• DATA LISTING:
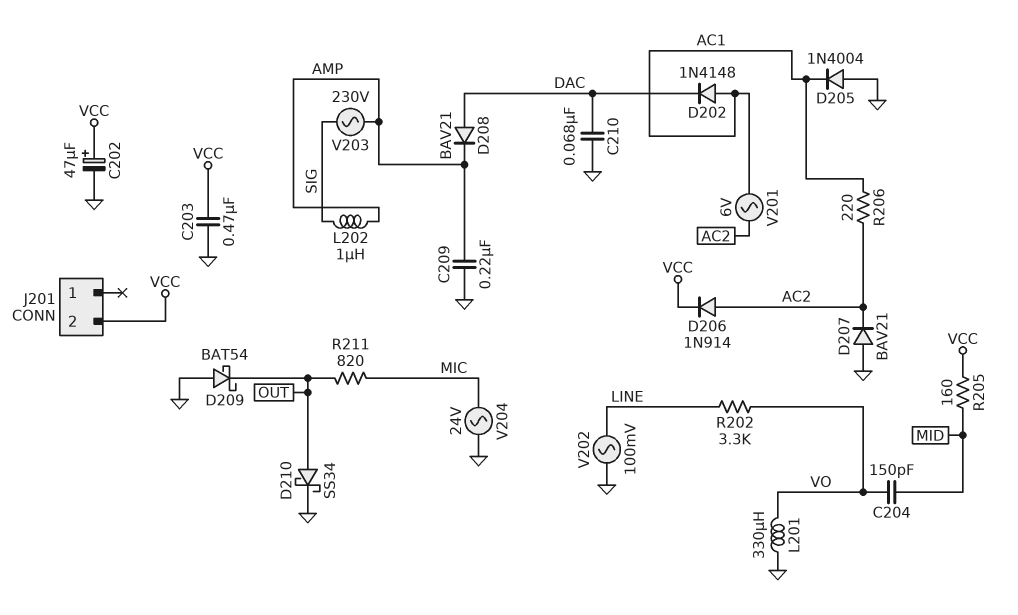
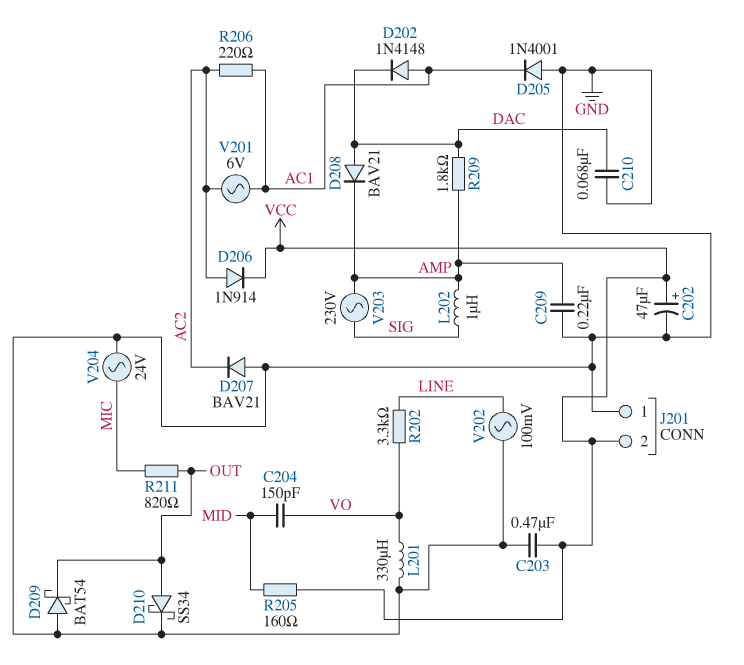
D205: diode 1N4004 (A GND, K AC1) -> diode 1N4001 (A GND, K AC1)
J201 pin 1: none -> GND
R209: none -> 1.8k (AMP, DAC)

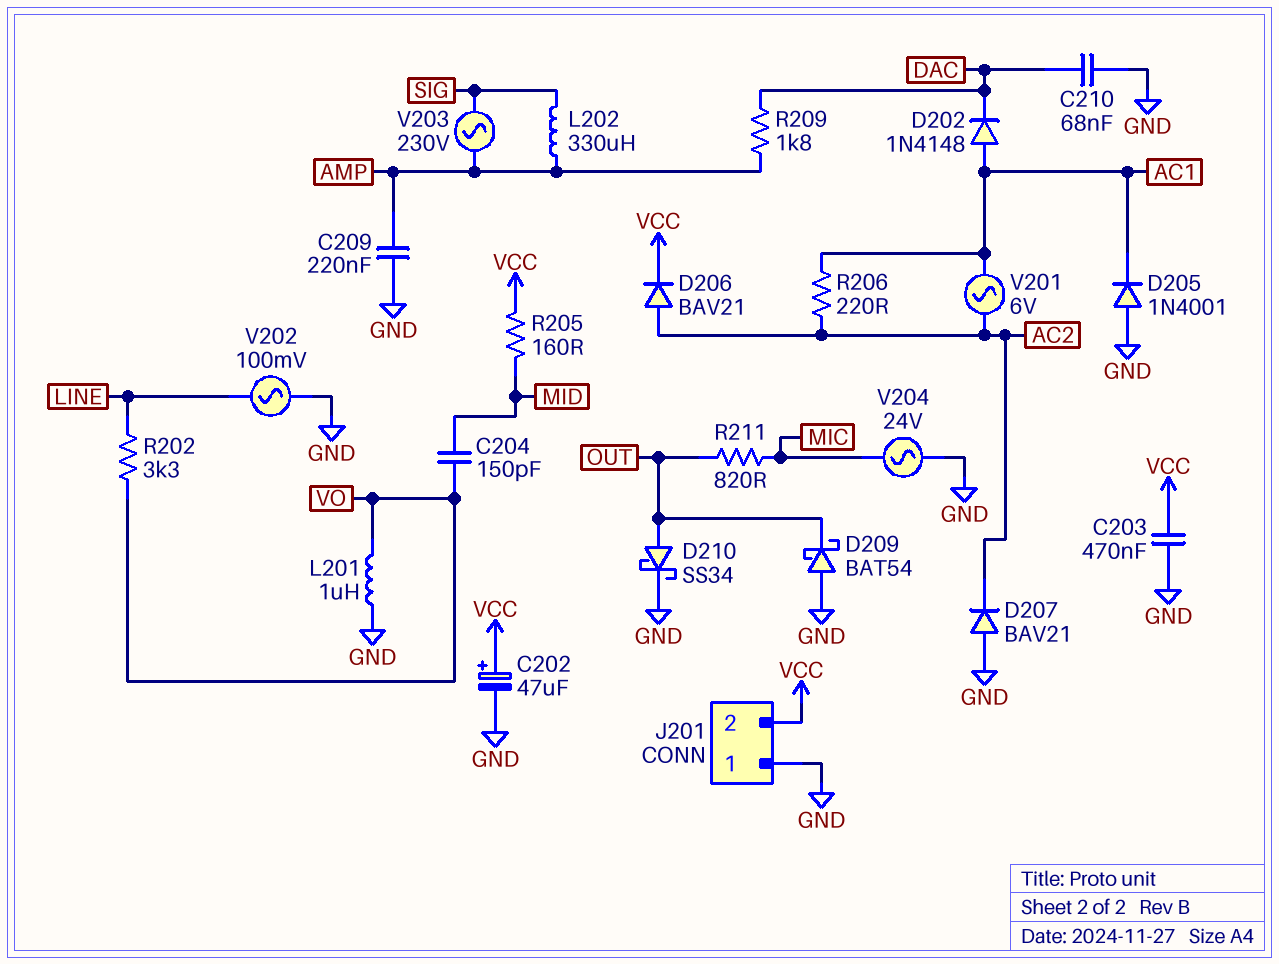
D206: diode 1N914 (A AC2, K VCC) -> diode BAV21 (A AC2, K VCC)
D208: diode BAV21 (A DAC, K AMP) -> none
L201: 330uH (GND, VO) -> 1uH (GND, VO)
L202: 1uH (AMP, SIG) -> 330uH (AMP, SIG)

• TASK TO CARRY OUT: The response must contain each line above that holds the string "diode".

• EXERCISE OUTPUT:
D205: diode 1N4004 (A GND, K AC1) -> diode 1N4001 (A GND, K AC1)
D206: diode 1N914 (A AC2, K VCC) -> diode BAV21 (A AC2, K VCC)
D208: diode BAV21 (A DAC, K AMP) -> none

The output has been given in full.